— Begin —
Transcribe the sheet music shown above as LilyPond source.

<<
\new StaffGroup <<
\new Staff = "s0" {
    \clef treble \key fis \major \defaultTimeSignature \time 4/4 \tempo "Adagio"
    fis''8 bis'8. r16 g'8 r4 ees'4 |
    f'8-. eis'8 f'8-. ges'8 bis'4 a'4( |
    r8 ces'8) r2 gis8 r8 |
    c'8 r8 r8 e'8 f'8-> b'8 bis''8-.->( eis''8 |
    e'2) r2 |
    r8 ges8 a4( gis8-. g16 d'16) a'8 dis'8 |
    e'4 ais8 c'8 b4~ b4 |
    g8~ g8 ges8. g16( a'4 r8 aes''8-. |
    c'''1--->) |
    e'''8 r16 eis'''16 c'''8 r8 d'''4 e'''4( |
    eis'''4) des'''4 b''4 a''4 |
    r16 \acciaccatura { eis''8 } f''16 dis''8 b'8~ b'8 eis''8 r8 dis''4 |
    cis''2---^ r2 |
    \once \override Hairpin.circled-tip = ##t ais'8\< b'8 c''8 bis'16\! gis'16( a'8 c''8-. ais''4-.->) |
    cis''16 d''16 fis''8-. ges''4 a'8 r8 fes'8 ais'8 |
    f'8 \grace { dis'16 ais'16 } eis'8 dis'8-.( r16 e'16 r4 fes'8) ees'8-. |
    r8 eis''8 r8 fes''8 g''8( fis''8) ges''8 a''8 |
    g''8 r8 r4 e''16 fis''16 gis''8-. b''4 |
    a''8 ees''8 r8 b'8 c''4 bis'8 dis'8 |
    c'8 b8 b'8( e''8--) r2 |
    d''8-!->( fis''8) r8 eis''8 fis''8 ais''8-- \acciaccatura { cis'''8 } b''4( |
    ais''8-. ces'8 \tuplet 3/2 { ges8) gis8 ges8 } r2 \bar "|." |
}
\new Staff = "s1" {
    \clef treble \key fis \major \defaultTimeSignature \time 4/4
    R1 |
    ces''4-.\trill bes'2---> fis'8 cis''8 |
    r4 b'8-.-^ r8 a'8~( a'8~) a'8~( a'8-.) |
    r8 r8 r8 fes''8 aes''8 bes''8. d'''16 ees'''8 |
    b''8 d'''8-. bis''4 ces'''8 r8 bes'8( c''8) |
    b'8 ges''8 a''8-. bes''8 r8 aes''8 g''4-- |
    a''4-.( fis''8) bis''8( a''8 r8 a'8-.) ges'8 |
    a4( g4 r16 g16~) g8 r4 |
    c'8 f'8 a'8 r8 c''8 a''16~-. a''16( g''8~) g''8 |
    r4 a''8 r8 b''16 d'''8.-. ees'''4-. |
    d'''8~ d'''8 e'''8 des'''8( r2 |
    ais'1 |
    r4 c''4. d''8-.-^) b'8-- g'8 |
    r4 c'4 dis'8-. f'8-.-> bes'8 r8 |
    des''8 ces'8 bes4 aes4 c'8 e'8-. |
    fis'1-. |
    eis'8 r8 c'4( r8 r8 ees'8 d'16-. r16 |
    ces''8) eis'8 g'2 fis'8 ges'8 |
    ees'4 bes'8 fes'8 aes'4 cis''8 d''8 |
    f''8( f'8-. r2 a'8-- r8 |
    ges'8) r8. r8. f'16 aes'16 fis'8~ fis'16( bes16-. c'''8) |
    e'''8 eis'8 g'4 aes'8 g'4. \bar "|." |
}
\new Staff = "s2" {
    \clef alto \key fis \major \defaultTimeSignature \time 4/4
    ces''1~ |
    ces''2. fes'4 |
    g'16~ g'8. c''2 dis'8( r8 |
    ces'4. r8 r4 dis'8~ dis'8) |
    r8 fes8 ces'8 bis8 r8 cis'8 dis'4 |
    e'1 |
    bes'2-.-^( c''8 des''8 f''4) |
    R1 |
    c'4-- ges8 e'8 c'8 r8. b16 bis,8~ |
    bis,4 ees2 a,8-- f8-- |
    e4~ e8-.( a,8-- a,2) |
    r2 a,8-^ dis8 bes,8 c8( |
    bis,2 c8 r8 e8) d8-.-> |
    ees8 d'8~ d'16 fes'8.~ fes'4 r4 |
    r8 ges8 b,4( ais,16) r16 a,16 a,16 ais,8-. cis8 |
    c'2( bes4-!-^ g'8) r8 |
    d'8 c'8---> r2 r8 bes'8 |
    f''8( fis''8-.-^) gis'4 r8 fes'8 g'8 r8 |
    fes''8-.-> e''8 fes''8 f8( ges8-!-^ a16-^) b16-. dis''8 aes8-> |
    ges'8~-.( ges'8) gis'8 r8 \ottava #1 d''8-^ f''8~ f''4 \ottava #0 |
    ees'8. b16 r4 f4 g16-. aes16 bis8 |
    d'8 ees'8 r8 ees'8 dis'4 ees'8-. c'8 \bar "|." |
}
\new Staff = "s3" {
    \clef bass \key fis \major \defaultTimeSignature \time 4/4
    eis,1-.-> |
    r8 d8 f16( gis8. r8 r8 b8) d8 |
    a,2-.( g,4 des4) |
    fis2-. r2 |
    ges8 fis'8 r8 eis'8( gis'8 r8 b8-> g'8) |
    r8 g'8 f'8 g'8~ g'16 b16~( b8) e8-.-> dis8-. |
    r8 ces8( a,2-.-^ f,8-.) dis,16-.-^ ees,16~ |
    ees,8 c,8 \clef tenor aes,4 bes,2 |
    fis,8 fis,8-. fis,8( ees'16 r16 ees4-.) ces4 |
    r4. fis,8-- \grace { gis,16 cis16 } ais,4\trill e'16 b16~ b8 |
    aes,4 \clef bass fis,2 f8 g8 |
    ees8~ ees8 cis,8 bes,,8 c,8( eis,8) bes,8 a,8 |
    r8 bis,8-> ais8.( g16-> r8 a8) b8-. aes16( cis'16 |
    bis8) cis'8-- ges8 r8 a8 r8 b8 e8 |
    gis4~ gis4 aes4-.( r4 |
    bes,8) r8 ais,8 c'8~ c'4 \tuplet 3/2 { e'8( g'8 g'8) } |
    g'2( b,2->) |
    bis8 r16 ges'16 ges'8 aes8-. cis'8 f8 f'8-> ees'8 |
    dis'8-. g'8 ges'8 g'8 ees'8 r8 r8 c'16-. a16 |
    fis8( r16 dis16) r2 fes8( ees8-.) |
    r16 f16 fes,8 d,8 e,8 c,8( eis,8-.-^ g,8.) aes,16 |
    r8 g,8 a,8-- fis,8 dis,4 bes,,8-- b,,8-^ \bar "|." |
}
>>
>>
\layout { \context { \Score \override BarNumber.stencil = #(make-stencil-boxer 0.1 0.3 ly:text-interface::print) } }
— End —
## Given exercise
Tally the lines of the listing above that contain the string "major". Reply with the number alone.

## Reply to the task
4